Problem requirements -
Find every line in the records below that holds the word "royal", and copy each one.

Spatial object tracking data:

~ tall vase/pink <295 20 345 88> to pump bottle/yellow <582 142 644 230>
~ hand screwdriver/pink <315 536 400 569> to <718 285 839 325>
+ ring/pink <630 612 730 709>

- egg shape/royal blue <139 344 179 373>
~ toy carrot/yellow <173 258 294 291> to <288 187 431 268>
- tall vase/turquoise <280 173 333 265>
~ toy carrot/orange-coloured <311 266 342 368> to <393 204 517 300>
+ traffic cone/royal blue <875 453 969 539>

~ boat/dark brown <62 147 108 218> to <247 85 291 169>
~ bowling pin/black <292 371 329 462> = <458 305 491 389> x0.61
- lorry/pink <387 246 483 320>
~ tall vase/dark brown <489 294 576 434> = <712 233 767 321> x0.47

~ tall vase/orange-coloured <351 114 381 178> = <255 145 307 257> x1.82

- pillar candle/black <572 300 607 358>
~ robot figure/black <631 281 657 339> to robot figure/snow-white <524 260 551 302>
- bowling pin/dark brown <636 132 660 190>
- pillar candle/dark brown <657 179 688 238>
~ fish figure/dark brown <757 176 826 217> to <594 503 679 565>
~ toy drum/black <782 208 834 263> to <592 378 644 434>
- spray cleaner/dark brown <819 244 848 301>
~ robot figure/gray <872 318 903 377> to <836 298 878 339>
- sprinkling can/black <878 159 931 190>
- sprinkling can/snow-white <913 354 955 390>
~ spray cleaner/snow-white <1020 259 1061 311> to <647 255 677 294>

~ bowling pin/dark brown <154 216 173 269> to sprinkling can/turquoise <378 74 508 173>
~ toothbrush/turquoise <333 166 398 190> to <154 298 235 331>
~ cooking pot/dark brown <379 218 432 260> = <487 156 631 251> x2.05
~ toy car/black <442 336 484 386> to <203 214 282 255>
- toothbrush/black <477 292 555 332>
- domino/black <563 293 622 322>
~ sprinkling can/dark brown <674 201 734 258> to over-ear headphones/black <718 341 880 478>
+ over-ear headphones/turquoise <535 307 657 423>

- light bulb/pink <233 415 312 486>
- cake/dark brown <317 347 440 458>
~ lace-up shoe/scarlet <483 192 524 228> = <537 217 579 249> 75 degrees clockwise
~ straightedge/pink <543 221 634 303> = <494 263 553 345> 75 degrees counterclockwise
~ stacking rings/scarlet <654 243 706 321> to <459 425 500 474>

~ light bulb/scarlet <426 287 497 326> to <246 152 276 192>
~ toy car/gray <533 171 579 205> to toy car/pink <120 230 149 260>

Answer to the exercise -
- egg shape/royal blue <139 344 179 373>
+ traffic cone/royal blue <875 453 969 539>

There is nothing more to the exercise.